-- Opening Marker --

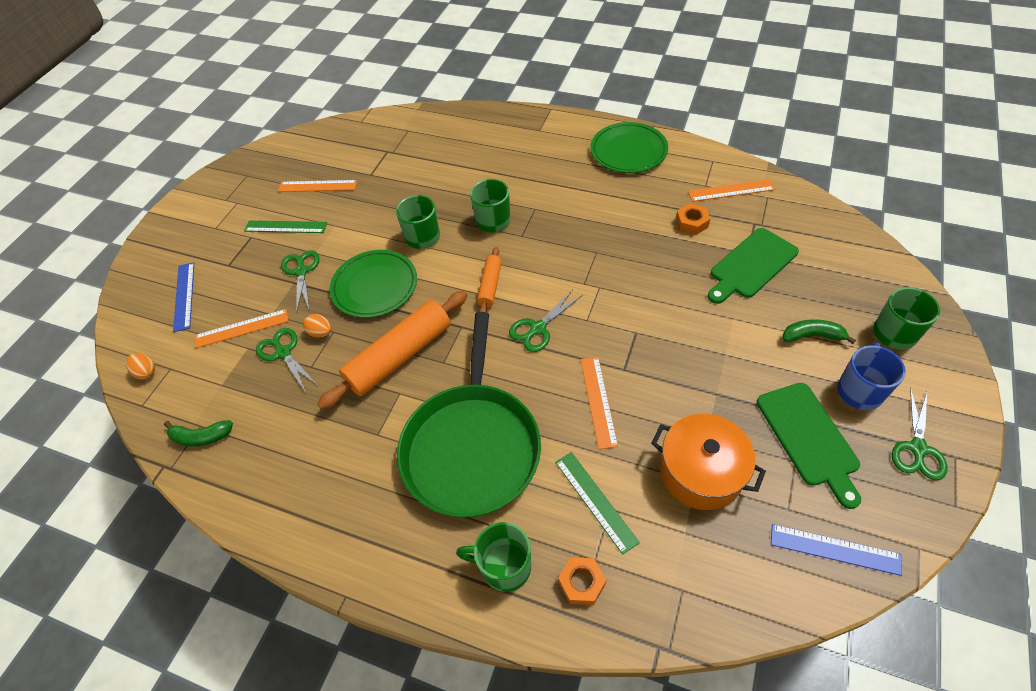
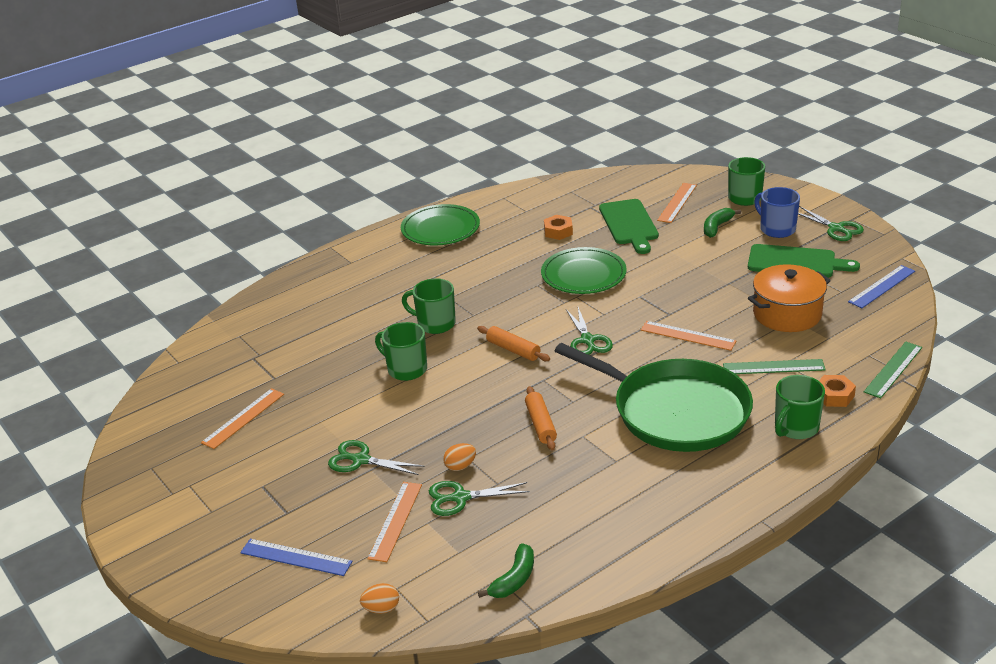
camera: 60 degrees left, 20 degrees down
green ruler [244,220,327,233] -> green ruler moved to [864,342,922,398]
orange rolling pin [318,291,468,410] -> orange rolling pin [525,386,557,450], size x0.52
green plate [330,250,417,318] -> green plate moved to [541,247,627,294]
orange ruler [688,179,775,202] -> orange ruler moved to [657,183,697,223]

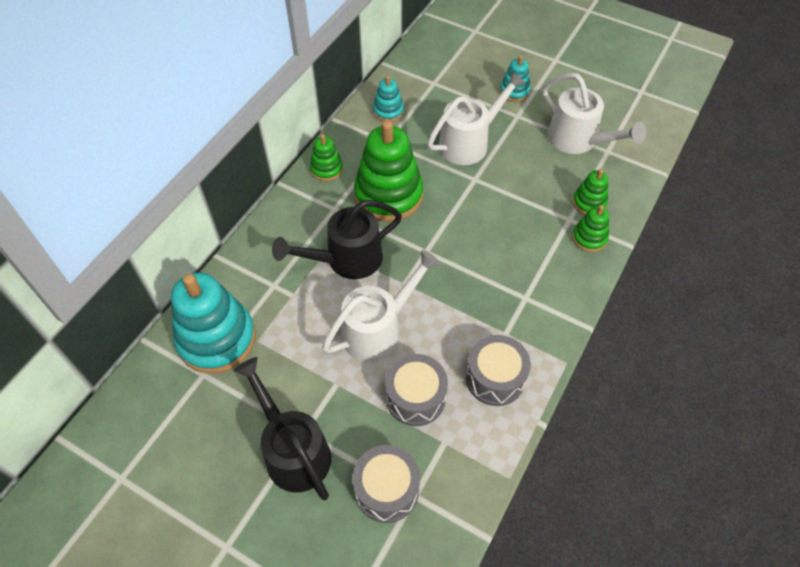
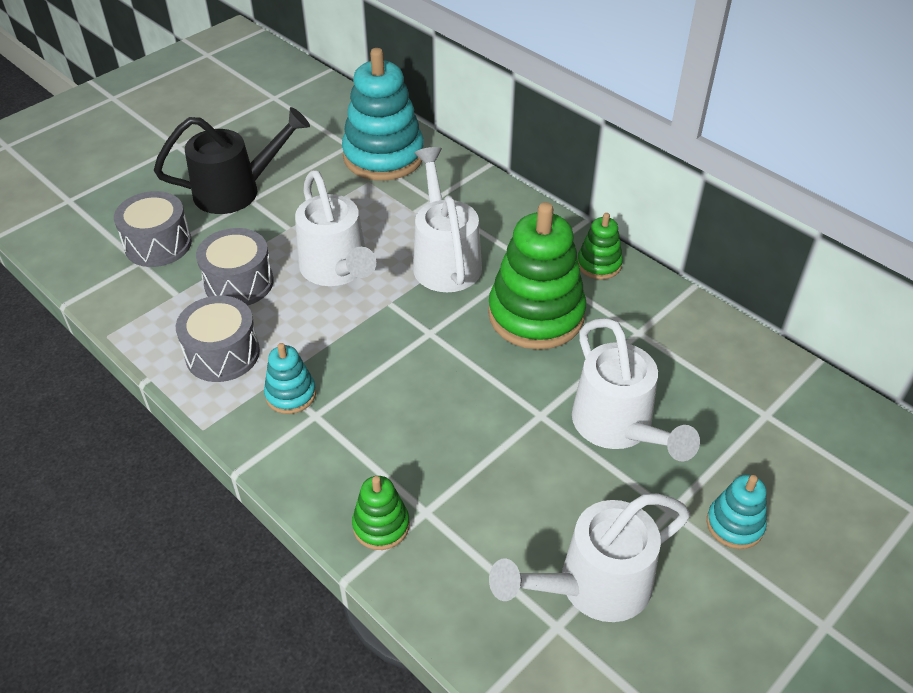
camera: 105 degrees right, 10 degrees down
black watering can [272,200,402,279] -> white watering can [413,147,482,292]
turquoise stacking toy [373,76,404,122] -> turquoise stacking toy moved to [264,343,316,414]
green stacking toy [573,169,608,215] -> none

-- Closing Marker --

**WORK REQUIRED:** Strip the images and return the remaining data exactly.

**OUTPUT OF THE EXERCISE:**
camera: 60 degrees left, 20 degrees down
green ruler [244,220,327,233] -> green ruler moved to [864,342,922,398]
orange rolling pin [318,291,468,410] -> orange rolling pin [525,386,557,450], size x0.52
green plate [330,250,417,318] -> green plate moved to [541,247,627,294]
orange ruler [688,179,775,202] -> orange ruler moved to [657,183,697,223]

camera: 105 degrees right, 10 degrees down
black watering can [272,200,402,279] -> white watering can [413,147,482,292]
turquoise stacking toy [373,76,404,122] -> turquoise stacking toy moved to [264,343,316,414]
green stacking toy [573,169,608,215] -> none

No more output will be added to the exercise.